— Requirement —
Repeat verbatim, and only, the lines of the data below, beginning at the line that contains "(278, 112) = (322, 293): brown" and stopping after the line that contains "(673, 281) = (589, 519): brown".

Object transformation records:
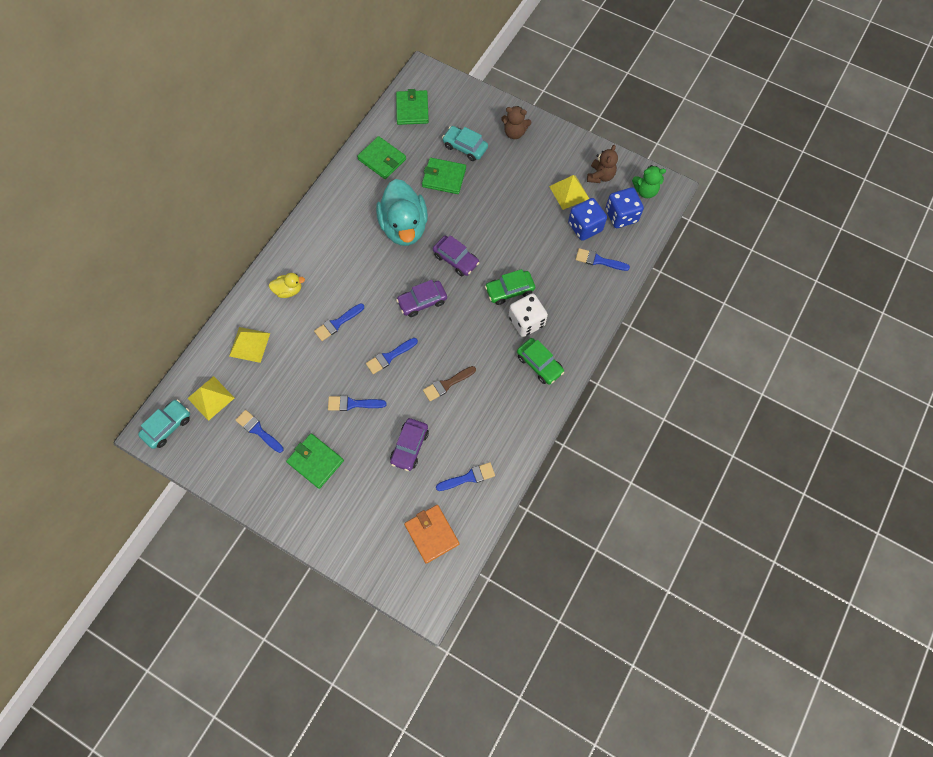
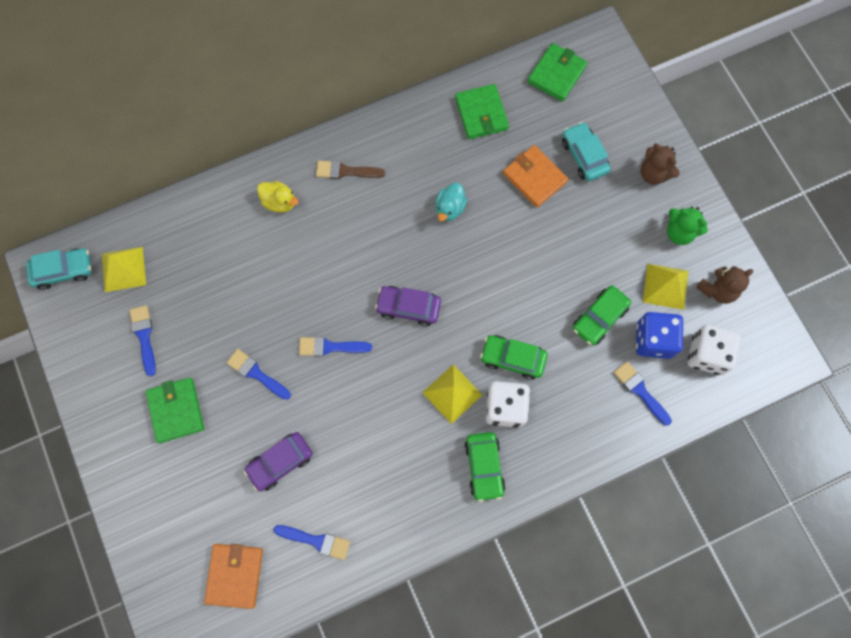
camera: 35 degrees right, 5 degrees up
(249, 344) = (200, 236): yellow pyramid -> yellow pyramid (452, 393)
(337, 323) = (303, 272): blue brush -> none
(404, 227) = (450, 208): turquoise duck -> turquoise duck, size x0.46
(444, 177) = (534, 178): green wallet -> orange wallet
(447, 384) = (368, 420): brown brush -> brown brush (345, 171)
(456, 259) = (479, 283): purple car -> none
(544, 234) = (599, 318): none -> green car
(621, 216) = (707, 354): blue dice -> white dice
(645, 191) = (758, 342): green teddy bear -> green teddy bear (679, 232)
==
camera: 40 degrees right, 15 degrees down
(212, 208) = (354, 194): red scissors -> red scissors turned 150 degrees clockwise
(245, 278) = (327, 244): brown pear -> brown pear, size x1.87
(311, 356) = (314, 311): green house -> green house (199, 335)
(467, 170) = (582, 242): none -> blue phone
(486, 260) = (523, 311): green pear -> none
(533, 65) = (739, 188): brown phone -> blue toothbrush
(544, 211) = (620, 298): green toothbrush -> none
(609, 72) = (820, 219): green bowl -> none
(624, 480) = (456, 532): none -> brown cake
* * *
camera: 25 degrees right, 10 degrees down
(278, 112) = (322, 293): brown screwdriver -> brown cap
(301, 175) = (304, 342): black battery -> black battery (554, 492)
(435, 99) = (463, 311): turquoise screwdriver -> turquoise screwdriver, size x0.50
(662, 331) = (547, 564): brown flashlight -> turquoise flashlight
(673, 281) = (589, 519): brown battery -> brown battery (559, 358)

— Result of the task —
(278, 112) = (322, 293): brown screwdriver -> brown cap
(301, 175) = (304, 342): black battery -> black battery (554, 492)
(435, 99) = (463, 311): turquoise screwdriver -> turquoise screwdriver, size x0.50
(662, 331) = (547, 564): brown flashlight -> turquoise flashlight
(673, 281) = (589, 519): brown battery -> brown battery (559, 358)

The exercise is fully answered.